• TASK TO CARRY OUT
Only the lines from the one containing "R212: 6.2k (+5V, VBUS) -> 6.2k (+5V, N_7)" through the end of the listing are to be repeated, exactly and without pictures.

───── SOURCE INFORMATION ─────

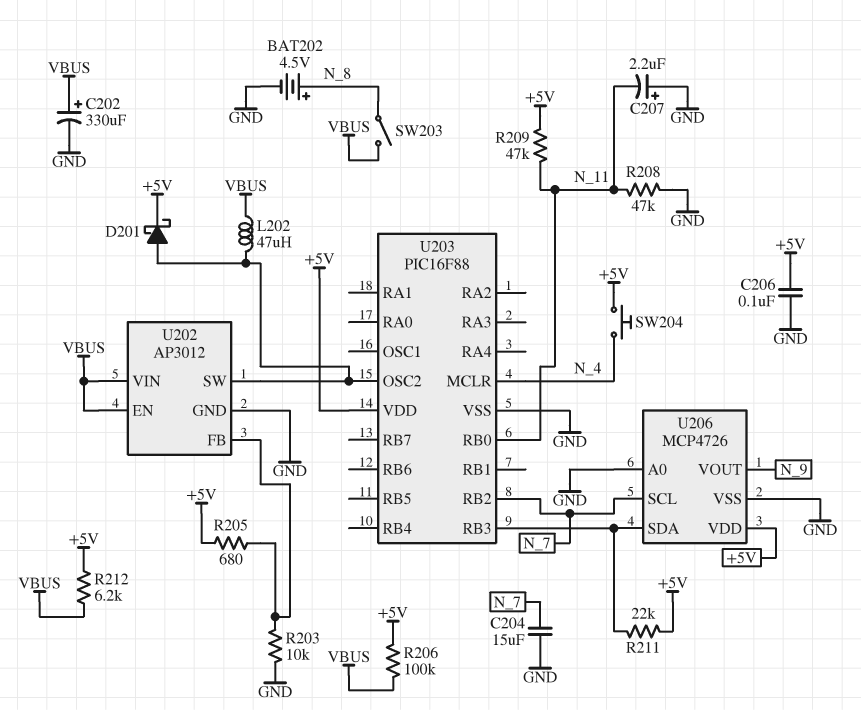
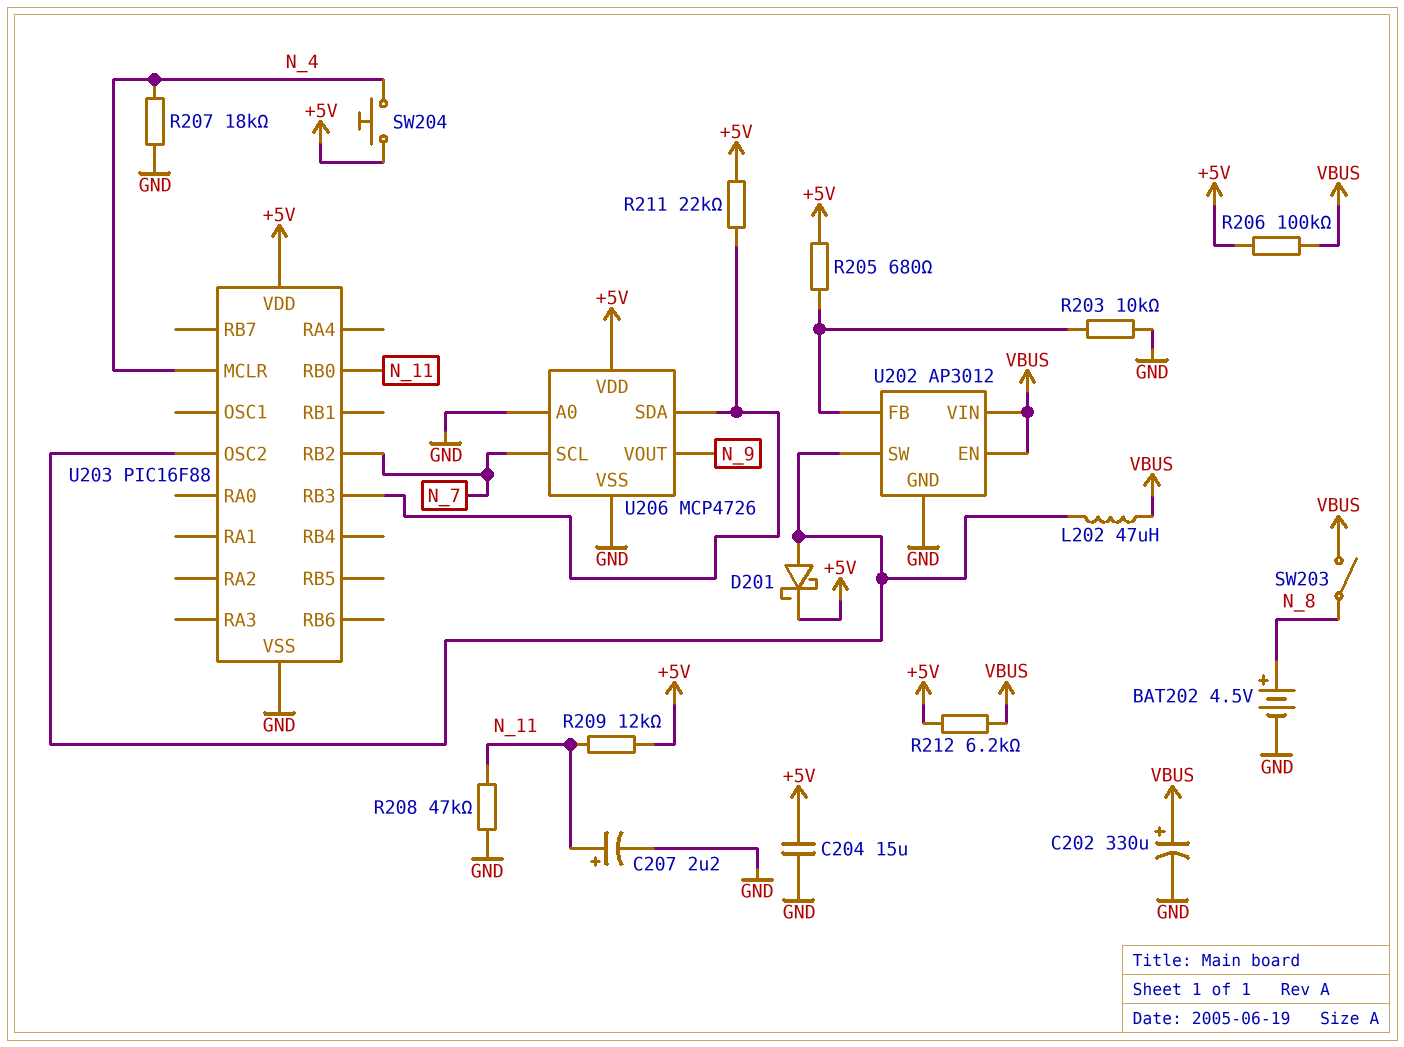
C204: 15uF (GND, N_7) -> 15uF (+5V, GND)
C206: 100nF (+5V, GND) -> none
C207: 2.2uF (plus GND, minus N_11) -> 2.2uF (plus N_11, minus GND)
R207: none -> 18k (GND, N_4)
R209: 47k (+5V, N_11) -> 12k (+5V, N_11)

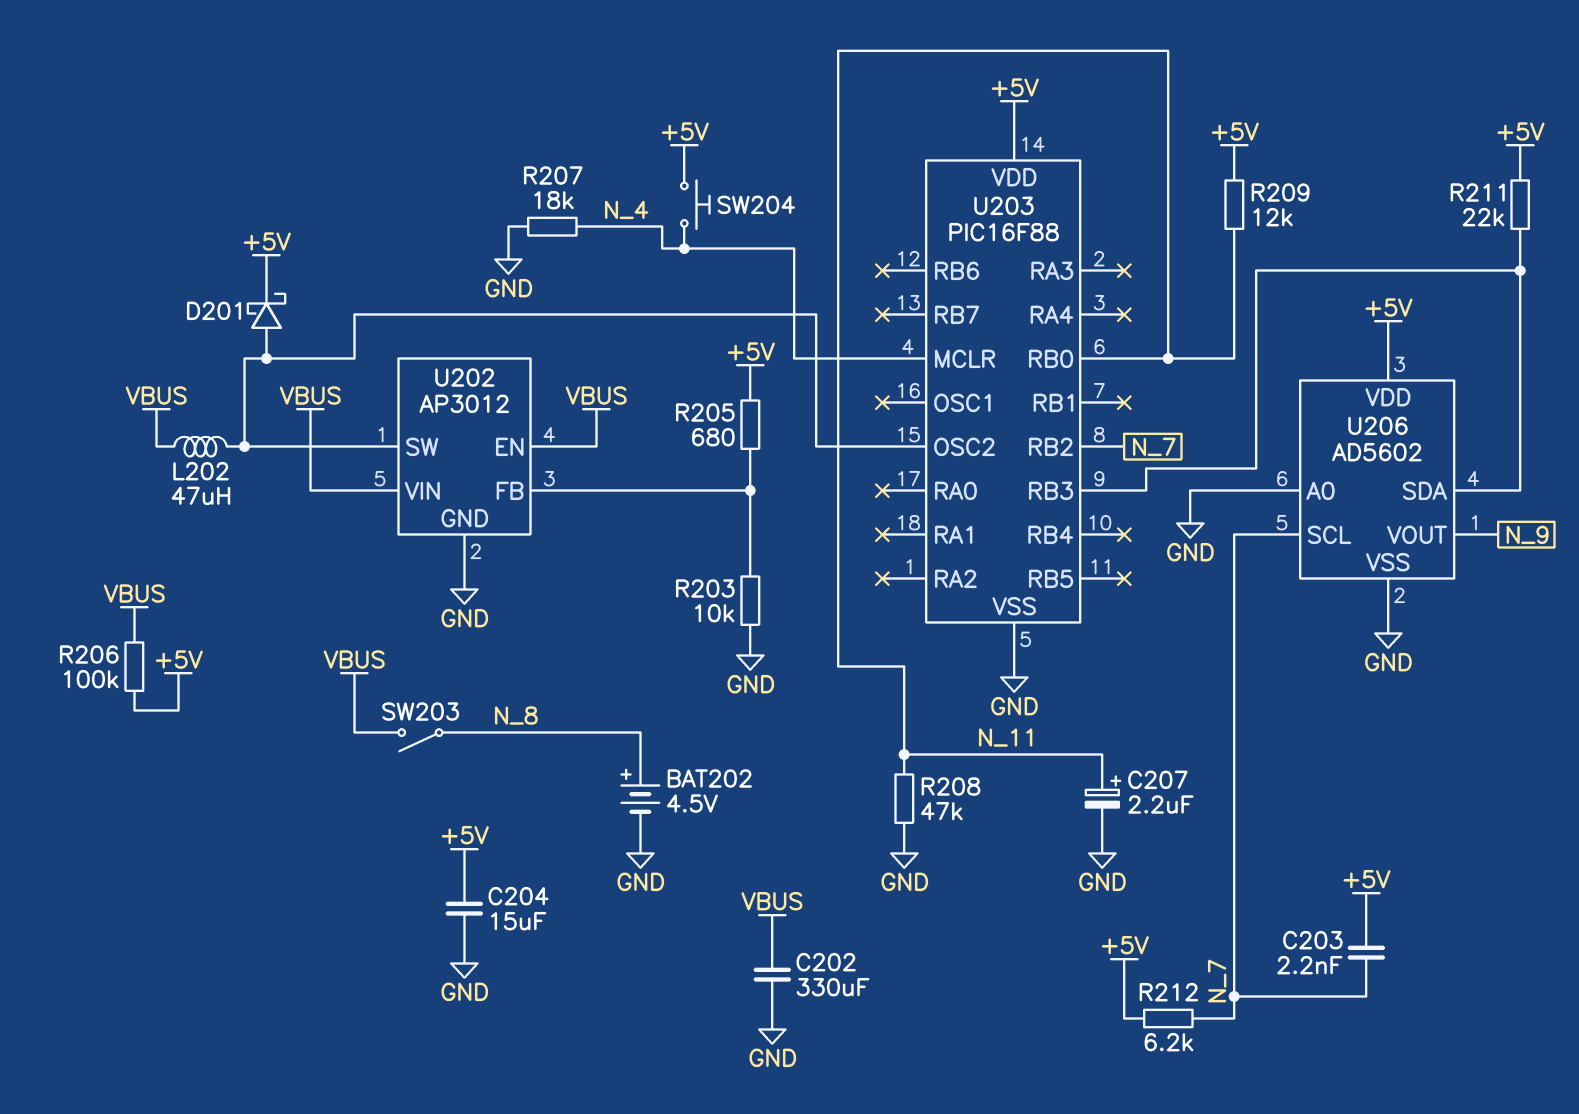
C202: 330uF (plus VBUS, minus GND) -> 330uF (GND, VBUS)
C203: none -> 2.2nF (+5V, N_7)
R212: 6.2k (+5V, VBUS) -> 6.2k (+5V, N_7)
U206: MCP4726 -> AD5602

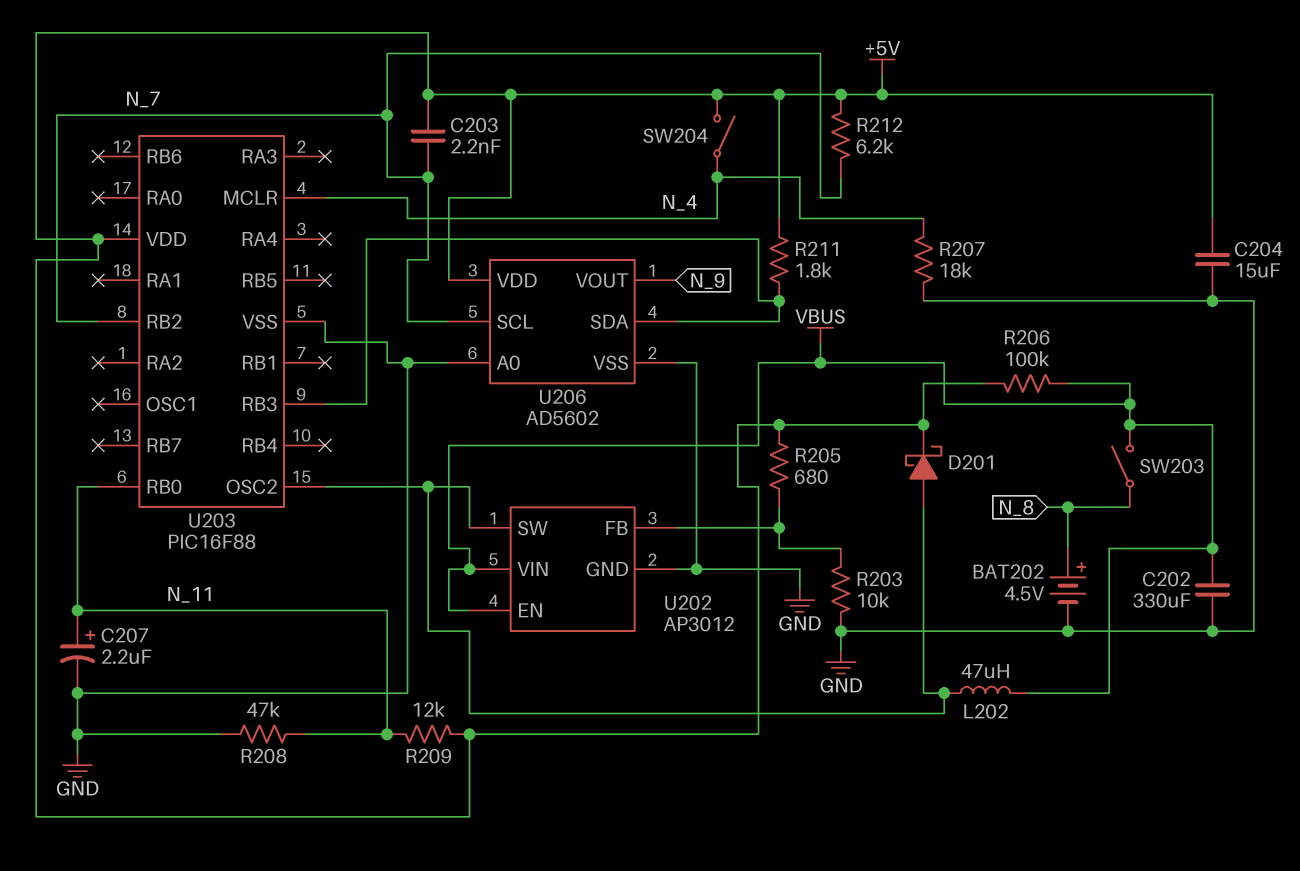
R211: 22k (+5V, U203/RB3) -> 1.8k (+5V, U203/RB3)
SW204: button (+5V, N_4) -> switch (+5V, N_4)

─────

• FINAL ANSWER
R212: 6.2k (+5V, VBUS) -> 6.2k (+5V, N_7)
U206: MCP4726 -> AD5602

R211: 22k (+5V, U203/RB3) -> 1.8k (+5V, U203/RB3)
SW204: button (+5V, N_4) -> switch (+5V, N_4)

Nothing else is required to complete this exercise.